— Data supplied —
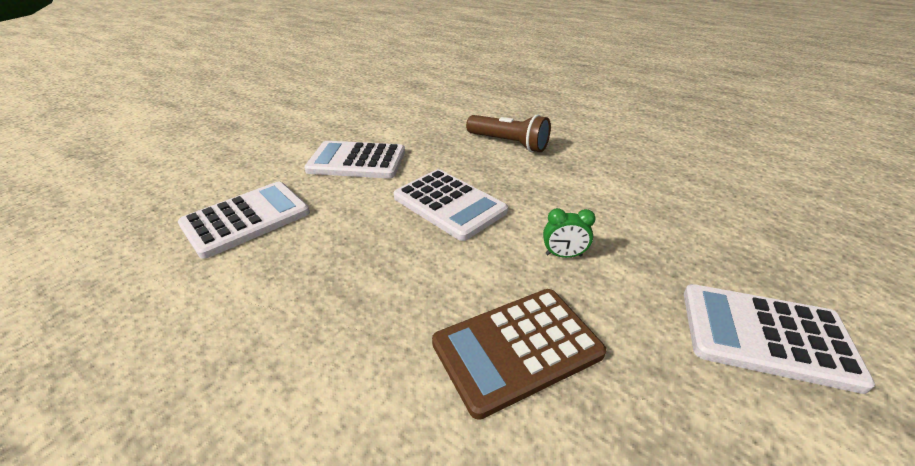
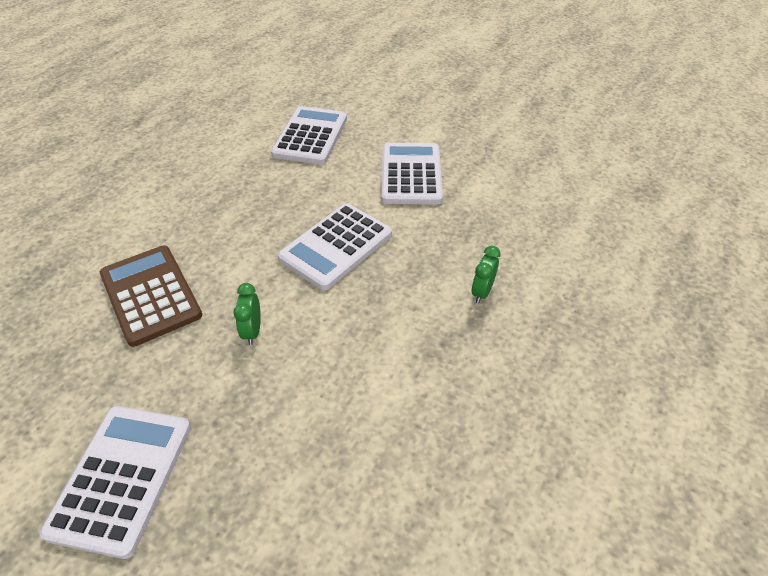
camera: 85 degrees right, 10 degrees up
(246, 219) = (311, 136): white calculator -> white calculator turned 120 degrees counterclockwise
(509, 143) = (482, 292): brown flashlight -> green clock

--

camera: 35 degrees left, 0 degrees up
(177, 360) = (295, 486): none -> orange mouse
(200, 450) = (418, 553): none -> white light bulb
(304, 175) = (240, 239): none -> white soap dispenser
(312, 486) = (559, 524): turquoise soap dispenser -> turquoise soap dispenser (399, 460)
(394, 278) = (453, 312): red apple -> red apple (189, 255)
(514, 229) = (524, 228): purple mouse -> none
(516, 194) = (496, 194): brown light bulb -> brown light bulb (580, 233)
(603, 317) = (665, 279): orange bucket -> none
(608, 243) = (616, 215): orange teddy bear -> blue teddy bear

— Work required —
Could you reproduce, exactly, every line above from the line with "(514, 229) = (524, 228): purple mouse -> none" to the line with "(608, 243) = (616, 215): orange", and no other line? Both ends count.

— Solution to this exercise —
(514, 229) = (524, 228): purple mouse -> none
(516, 194) = (496, 194): brown light bulb -> brown light bulb (580, 233)
(603, 317) = (665, 279): orange bucket -> none
(608, 243) = (616, 215): orange teddy bear -> blue teddy bear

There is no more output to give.